* ACTIVITY *
Please reproduce the entries below exactly, leaving the pictures out.

RECORDS START

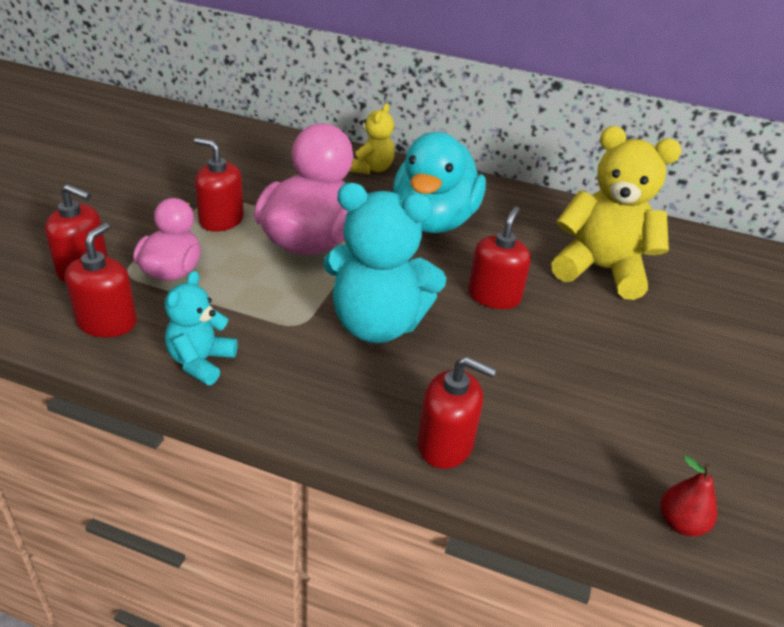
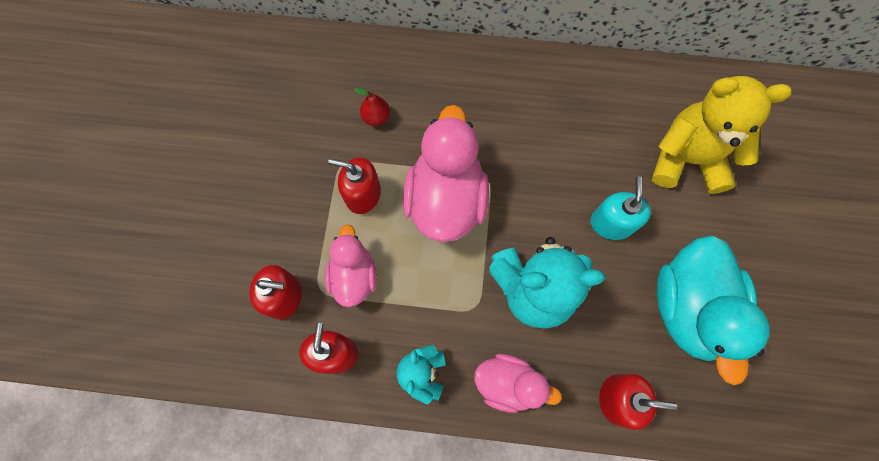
camera: 10 degrees left, 35 degrees up
(304, 395) = (508, 383): none -> pink duck
(371, 169) = (460, 71): yellow teddy bear -> none
(433, 221) = (537, 136): turquoise duck -> turquoise duck (688, 308)
(494, 296) = (611, 223): red soap dispenser -> turquoise soap dispenser
(680, 523) = (781, 421): red pear -> red pear (376, 117)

RECORDS END

* EXERCISE SOLUTION *
camera: 10 degrees left, 35 degrees up
(304, 395) = (508, 383): none -> pink duck
(371, 169) = (460, 71): yellow teddy bear -> none
(433, 221) = (537, 136): turquoise duck -> turquoise duck (688, 308)
(494, 296) = (611, 223): red soap dispenser -> turquoise soap dispenser
(680, 523) = (781, 421): red pear -> red pear (376, 117)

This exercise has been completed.